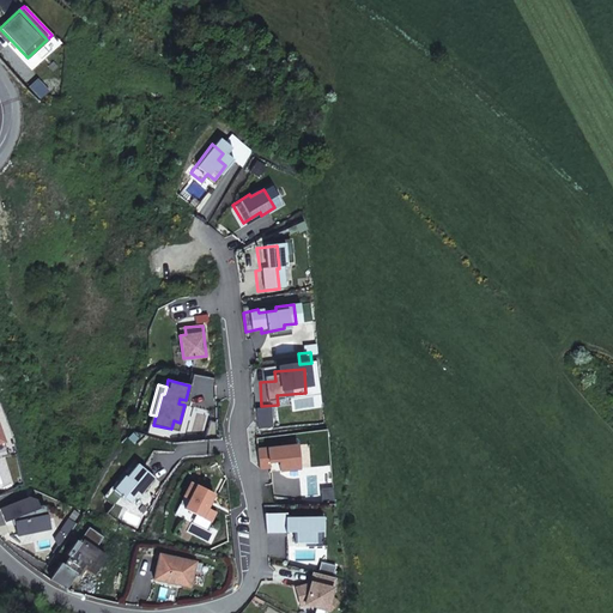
[(295,444),(256,449),(259,467),(268,466),(268,461),(278,460),(279,469),(298,467),(295,444)]
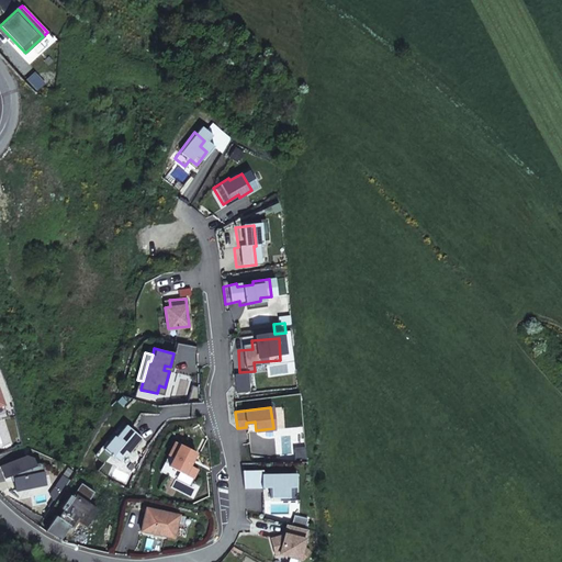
[(112,435),(102,448),(117,461),(127,448),(130,449),(141,437),(124,424),(114,437),(112,435)]
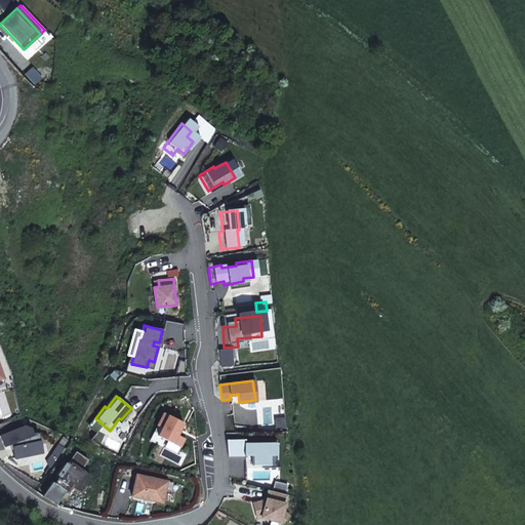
[(166,439),(179,445),(184,437),(176,434),(182,421),(162,412),(157,425),(161,427),(157,435),(166,439)]
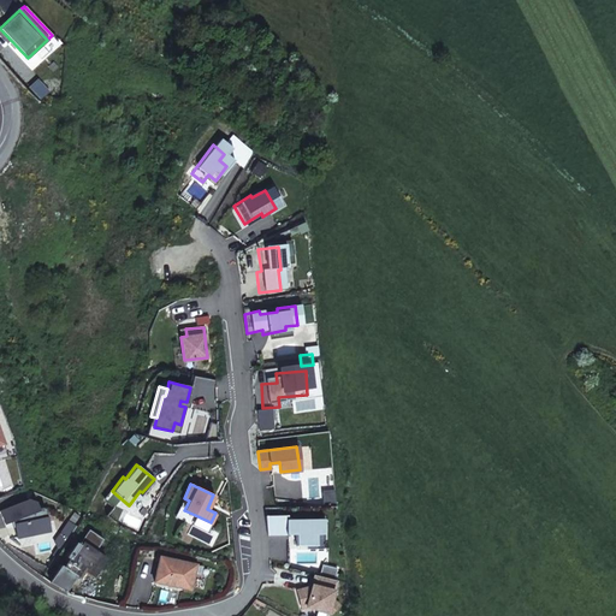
[(189,501),(184,498),(175,515),(191,522),(195,515),(184,510),(189,501)]
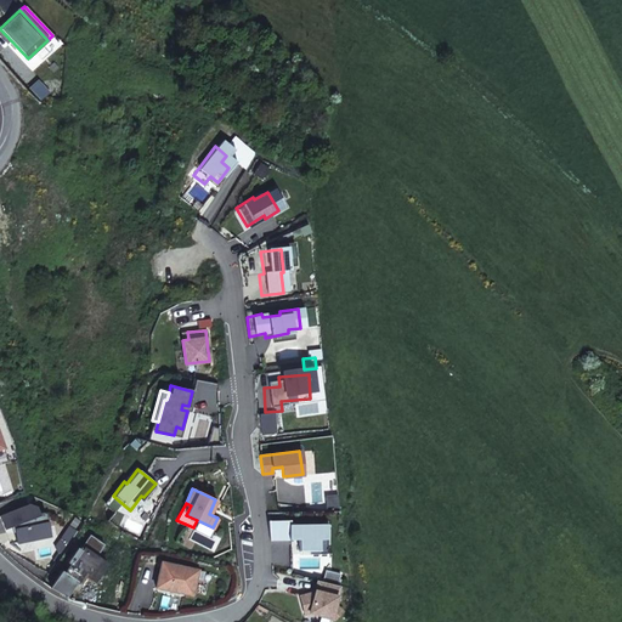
[(4,515),(6,527),(16,525),(20,542),(51,535),(46,513),(44,512),(39,513),(37,507),(30,504),(4,515)]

• _WHAT IS BEING ASKED_: Using the data above, print every line exactly, omitting pictures.

• _EXPECTED ANSWER_:
[(295,444),(256,449),(259,467),(268,466),(268,461),(278,460),(279,469),(298,467),(295,444)]
[(112,435),(102,448),(117,461),(127,448),(130,449),(141,437),(124,424),(114,437),(112,435)]
[(166,439),(179,445),(184,437),(176,434),(182,421),(162,412),(157,425),(161,427),(157,435),(166,439)]
[(189,501),(184,498),(175,515),(191,522),(195,515),(184,510),(189,501)]
[(4,515),(6,527),(16,525),(20,542),(51,535),(46,513),(44,512),(39,513),(37,507),(30,504),(4,515)]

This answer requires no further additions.